PROBLEM:
Only the pictures are to be dropped; the rest of the data below is to be duplicated exactly.

DATA BLOCK:

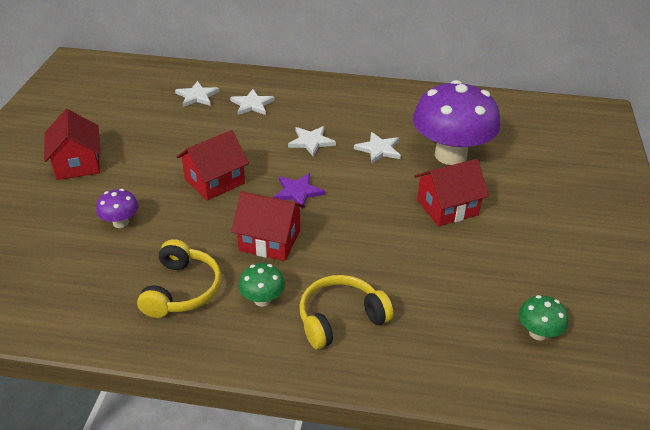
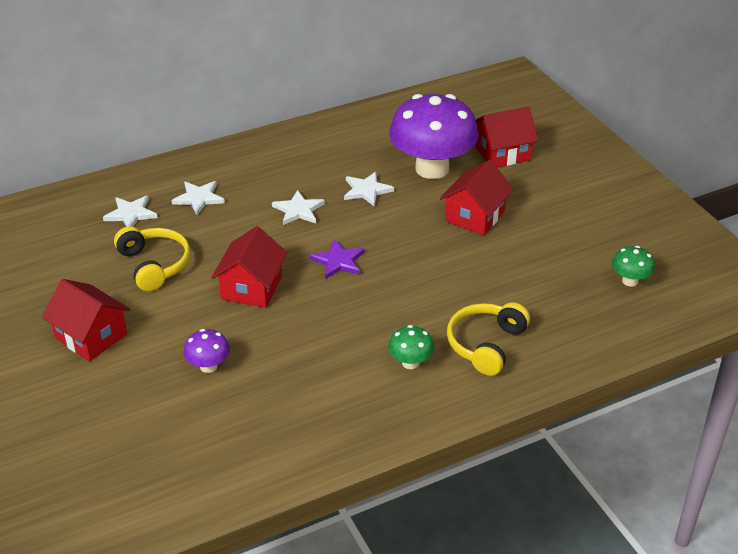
camera: 35 degrees left, 0 degrees up
yellow headphones [137,239,221,318] -> yellow headphones moved to [114,226,190,291]
red house [231,191,305,261] -> red house moved to [475,107,538,167]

OUTPUT BELOW:
camera: 35 degrees left, 0 degrees up
yellow headphones [137,239,221,318] -> yellow headphones moved to [114,226,190,291]
red house [231,191,305,261] -> red house moved to [475,107,538,167]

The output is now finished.